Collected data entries
————
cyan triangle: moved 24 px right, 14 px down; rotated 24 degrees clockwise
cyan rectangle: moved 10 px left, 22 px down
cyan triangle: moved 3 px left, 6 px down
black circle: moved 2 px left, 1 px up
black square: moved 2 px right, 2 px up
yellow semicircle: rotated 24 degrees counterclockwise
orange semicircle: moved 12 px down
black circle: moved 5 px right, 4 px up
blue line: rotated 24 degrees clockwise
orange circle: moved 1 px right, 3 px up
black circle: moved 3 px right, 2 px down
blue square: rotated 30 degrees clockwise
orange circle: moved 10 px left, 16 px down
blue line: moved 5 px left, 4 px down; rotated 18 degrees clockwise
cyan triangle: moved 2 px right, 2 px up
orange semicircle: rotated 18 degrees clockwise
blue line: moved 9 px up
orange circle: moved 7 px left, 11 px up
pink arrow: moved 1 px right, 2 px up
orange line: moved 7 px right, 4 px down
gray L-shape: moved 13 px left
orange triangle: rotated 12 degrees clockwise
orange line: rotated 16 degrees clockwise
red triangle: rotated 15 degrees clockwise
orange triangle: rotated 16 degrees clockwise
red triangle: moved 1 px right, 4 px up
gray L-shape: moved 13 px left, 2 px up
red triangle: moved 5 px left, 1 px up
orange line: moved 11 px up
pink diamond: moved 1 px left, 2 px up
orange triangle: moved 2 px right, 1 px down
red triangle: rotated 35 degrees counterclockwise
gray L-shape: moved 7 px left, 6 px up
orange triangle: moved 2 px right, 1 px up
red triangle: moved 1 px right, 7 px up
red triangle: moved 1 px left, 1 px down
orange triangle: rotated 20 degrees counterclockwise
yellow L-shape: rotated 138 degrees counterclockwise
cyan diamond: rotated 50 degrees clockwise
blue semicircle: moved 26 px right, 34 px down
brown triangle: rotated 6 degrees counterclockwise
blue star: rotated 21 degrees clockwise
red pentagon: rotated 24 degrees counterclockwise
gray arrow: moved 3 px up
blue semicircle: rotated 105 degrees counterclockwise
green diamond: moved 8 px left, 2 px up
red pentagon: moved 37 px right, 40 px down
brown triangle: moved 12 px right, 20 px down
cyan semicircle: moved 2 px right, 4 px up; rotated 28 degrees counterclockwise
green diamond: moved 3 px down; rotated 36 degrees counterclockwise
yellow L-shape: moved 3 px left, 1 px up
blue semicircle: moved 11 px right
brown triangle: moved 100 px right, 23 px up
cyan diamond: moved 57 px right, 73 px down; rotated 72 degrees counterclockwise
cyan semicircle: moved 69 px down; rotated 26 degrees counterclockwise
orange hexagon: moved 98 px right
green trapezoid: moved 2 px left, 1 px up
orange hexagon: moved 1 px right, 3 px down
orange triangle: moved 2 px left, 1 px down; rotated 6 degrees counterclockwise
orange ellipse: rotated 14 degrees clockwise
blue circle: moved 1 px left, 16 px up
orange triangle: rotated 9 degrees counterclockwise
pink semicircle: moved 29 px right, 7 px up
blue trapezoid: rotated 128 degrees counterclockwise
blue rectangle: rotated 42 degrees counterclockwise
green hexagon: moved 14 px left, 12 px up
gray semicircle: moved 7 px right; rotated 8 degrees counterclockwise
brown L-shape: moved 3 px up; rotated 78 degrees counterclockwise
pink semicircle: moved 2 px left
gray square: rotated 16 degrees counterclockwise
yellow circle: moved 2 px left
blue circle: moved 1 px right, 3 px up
————
## Problem requirements
Copy every row above word for word, without changing anything.

## Solution to this problem
cyan triangle: moved 24 px right, 14 px down; rotated 24 degrees clockwise
cyan rectangle: moved 10 px left, 22 px down
cyan triangle: moved 3 px left, 6 px down
black circle: moved 2 px left, 1 px up
black square: moved 2 px right, 2 px up
yellow semicircle: rotated 24 degrees counterclockwise
orange semicircle: moved 12 px down
black circle: moved 5 px right, 4 px up
blue line: rotated 24 degrees clockwise
orange circle: moved 1 px right, 3 px up
black circle: moved 3 px right, 2 px down
blue square: rotated 30 degrees clockwise
orange circle: moved 10 px left, 16 px down
blue line: moved 5 px left, 4 px down; rotated 18 degrees clockwise
cyan triangle: moved 2 px right, 2 px up
orange semicircle: rotated 18 degrees clockwise
blue line: moved 9 px up
orange circle: moved 7 px left, 11 px up
pink arrow: moved 1 px right, 2 px up
orange line: moved 7 px right, 4 px down
gray L-shape: moved 13 px left
orange triangle: rotated 12 degrees clockwise
orange line: rotated 16 degrees clockwise
red triangle: rotated 15 degrees clockwise
orange triangle: rotated 16 degrees clockwise
red triangle: moved 1 px right, 4 px up
gray L-shape: moved 13 px left, 2 px up
red triangle: moved 5 px left, 1 px up
orange line: moved 11 px up
pink diamond: moved 1 px left, 2 px up
orange triangle: moved 2 px right, 1 px down
red triangle: rotated 35 degrees counterclockwise
gray L-shape: moved 7 px left, 6 px up
orange triangle: moved 2 px right, 1 px up
red triangle: moved 1 px right, 7 px up
red triangle: moved 1 px left, 1 px down
orange triangle: rotated 20 degrees counterclockwise
yellow L-shape: rotated 138 degrees counterclockwise
cyan diamond: rotated 50 degrees clockwise
blue semicircle: moved 26 px right, 34 px down
brown triangle: rotated 6 degrees counterclockwise
blue star: rotated 21 degrees clockwise
red pentagon: rotated 24 degrees counterclockwise
gray arrow: moved 3 px up
blue semicircle: rotated 105 degrees counterclockwise
green diamond: moved 8 px left, 2 px up
red pentagon: moved 37 px right, 40 px down
brown triangle: moved 12 px right, 20 px down
cyan semicircle: moved 2 px right, 4 px up; rotated 28 degrees counterclockwise
green diamond: moved 3 px down; rotated 36 degrees counterclockwise
yellow L-shape: moved 3 px left, 1 px up
blue semicircle: moved 11 px right
brown triangle: moved 100 px right, 23 px up
cyan diamond: moved 57 px right, 73 px down; rotated 72 degrees counterclockwise
cyan semicircle: moved 69 px down; rotated 26 degrees counterclockwise
orange hexagon: moved 98 px right
green trapezoid: moved 2 px left, 1 px up
orange hexagon: moved 1 px right, 3 px down
orange triangle: moved 2 px left, 1 px down; rotated 6 degrees counterclockwise
orange ellipse: rotated 14 degrees clockwise
blue circle: moved 1 px left, 16 px up
orange triangle: rotated 9 degrees counterclockwise
pink semicircle: moved 29 px right, 7 px up
blue trapezoid: rotated 128 degrees counterclockwise
blue rectangle: rotated 42 degrees counterclockwise
green hexagon: moved 14 px left, 12 px up
gray semicircle: moved 7 px right; rotated 8 degrees counterclockwise
brown L-shape: moved 3 px up; rotated 78 degrees counterclockwise
pink semicircle: moved 2 px left
gray square: rotated 16 degrees counterclockwise
yellow circle: moved 2 px left
blue circle: moved 1 px right, 3 px up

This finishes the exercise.